● Assignment
Keep the text of the data exactly as it is and omit each picture from the copy.

● Extracted information
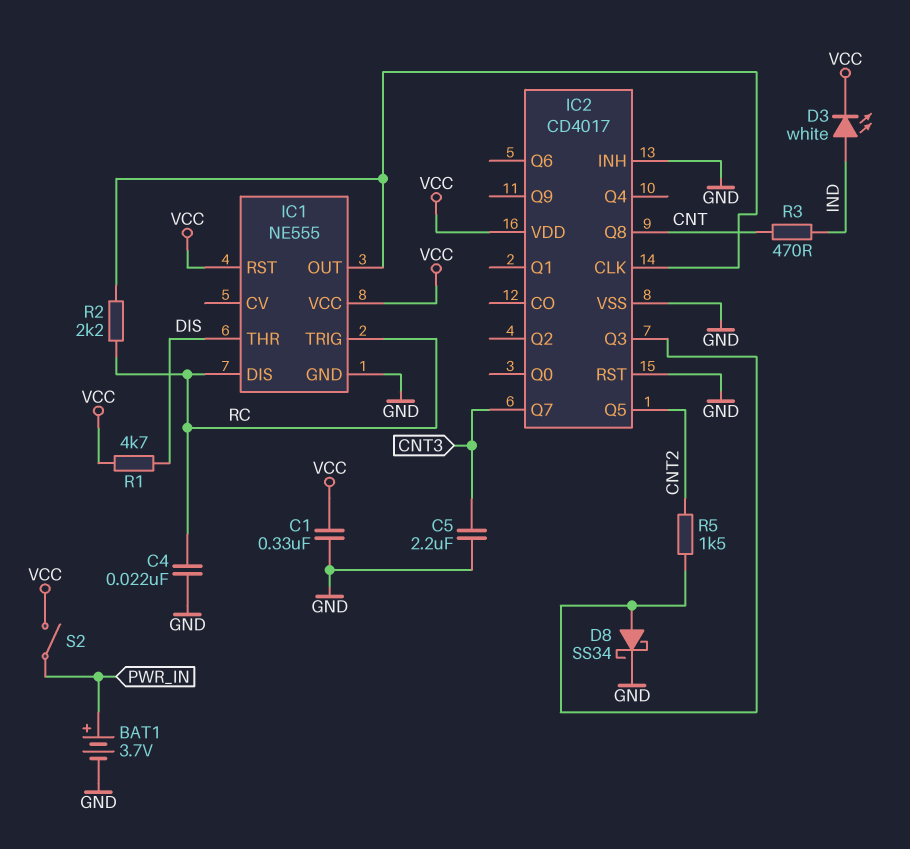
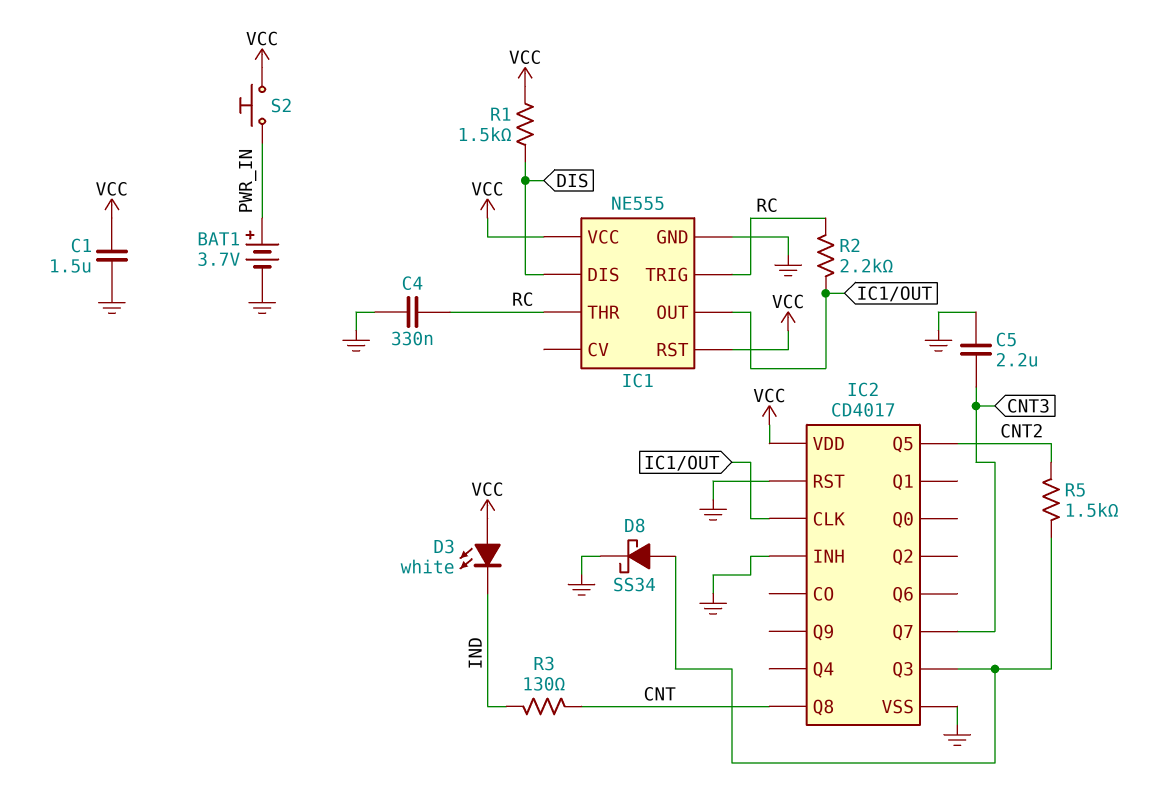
C1: 330nF (GND, VCC) -> 1.5uF (GND, VCC)
C4: 22nF (GND, RC) -> 330nF (GND, RC)
D3: LED white (A IND, K VCC) -> LED white (A VCC, K IND)
IC1 pin DIS: RC -> DIS
IC1 pin THR: DIS -> RC
R1: 4.7k (DIS, VCC) -> 1.5k (DIS, VCC)
R3: 470 (CNT, IND) -> 130 (CNT, IND)
S2: switch (PWR_IN, VCC) -> button (PWR_IN, VCC)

● Worked solution
C1: 330nF (GND, VCC) -> 1.5uF (GND, VCC)
C4: 22nF (GND, RC) -> 330nF (GND, RC)
D3: LED white (A IND, K VCC) -> LED white (A VCC, K IND)
IC1 pin DIS: RC -> DIS
IC1 pin THR: DIS -> RC
R1: 4.7k (DIS, VCC) -> 1.5k (DIS, VCC)
R3: 470 (CNT, IND) -> 130 (CNT, IND)
S2: switch (PWR_IN, VCC) -> button (PWR_IN, VCC)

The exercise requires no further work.